▼

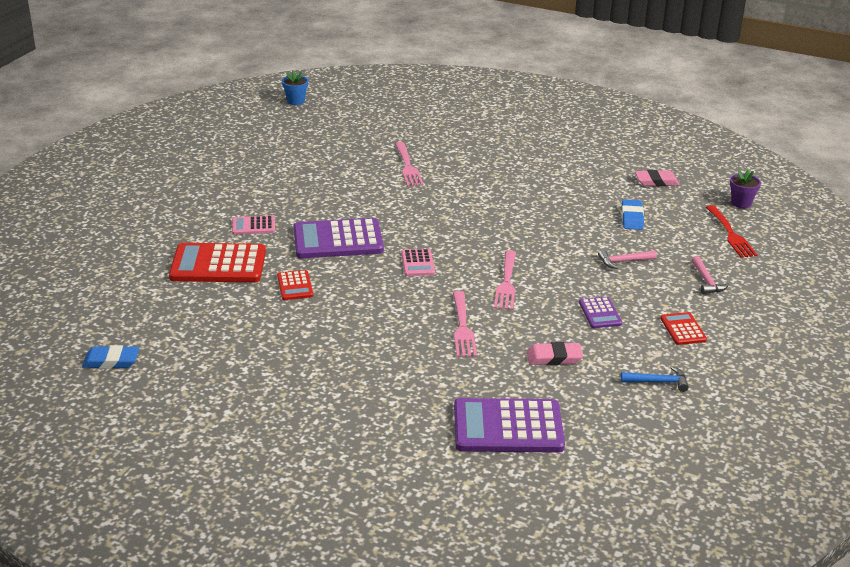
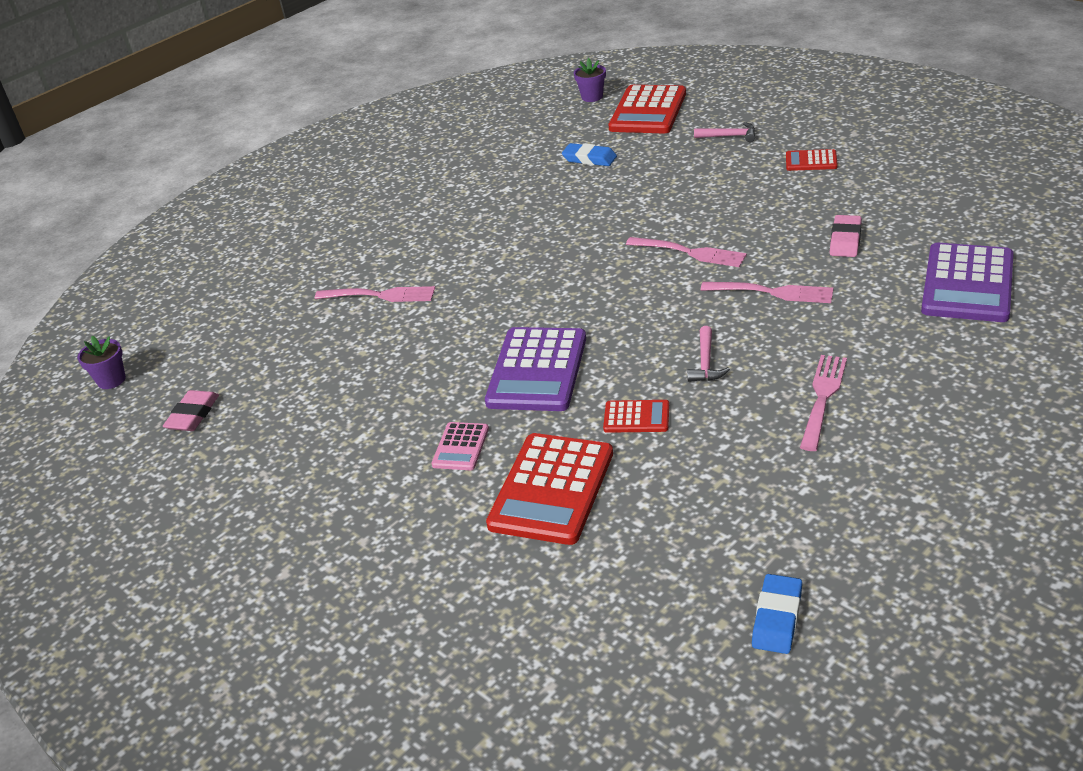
camera: 65 degrees left, 5 degrees up
(296, 101) = (111, 380): blue flower pot -> purple flower pot
(332, 362) = (823, 398): none -> pink fork
(417, 263) = (622, 311): pink calculator -> none
(600, 313) = (769, 202): purple calculator -> none
(623, 261) = (674, 175): pink hammer -> pink hammer (706, 363)
(656, 181) = (522, 134): pink eraser -> pink eraser (193, 415)
(658, 382) = (899, 187): blue hammer -> none
(730, 234) = (648, 111): red fork -> red calculator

▲

* _Your task_: Please retype every record shown above, exactly as written, but without pictures.

* _The answer_:
camera: 65 degrees left, 5 degrees up
(296, 101) = (111, 380): blue flower pot -> purple flower pot
(332, 362) = (823, 398): none -> pink fork
(417, 263) = (622, 311): pink calculator -> none
(600, 313) = (769, 202): purple calculator -> none
(623, 261) = (674, 175): pink hammer -> pink hammer (706, 363)
(656, 181) = (522, 134): pink eraser -> pink eraser (193, 415)
(658, 382) = (899, 187): blue hammer -> none
(730, 234) = (648, 111): red fork -> red calculator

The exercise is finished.